───── The input ─────

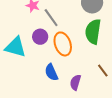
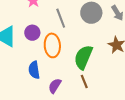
gray line: (51, 18) -> (61, 18), moved
green semicircle: (93, 32) -> (83, 57), moved

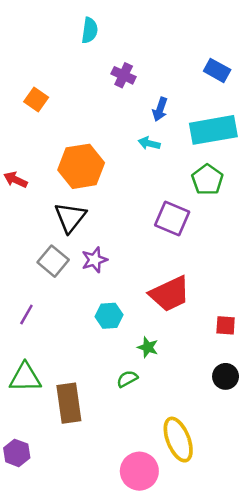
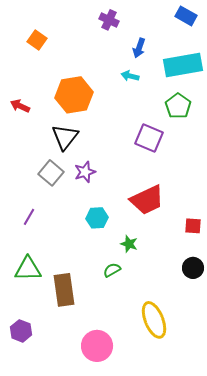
pink circle: (139, 471) -> (97, 346), moved

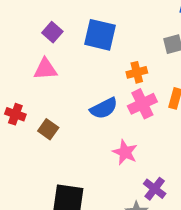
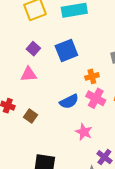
blue square: (100, 35) -> (66, 51), turned -35
pink cross: (142, 104) -> (96, 98), turned -36

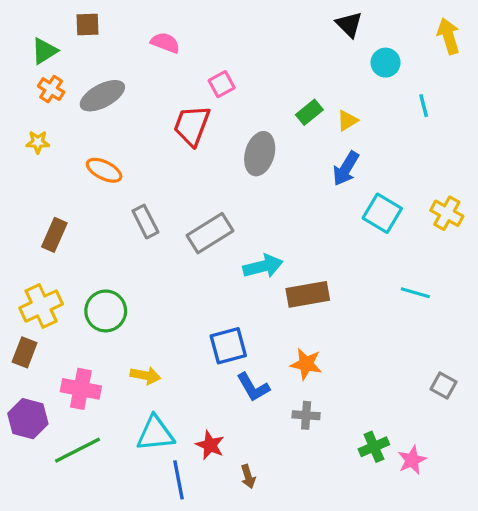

─────

_Problem to work on:_
Read the data above and count the lines that include "turned". Answer only with the count.

_Exercise solution:_
2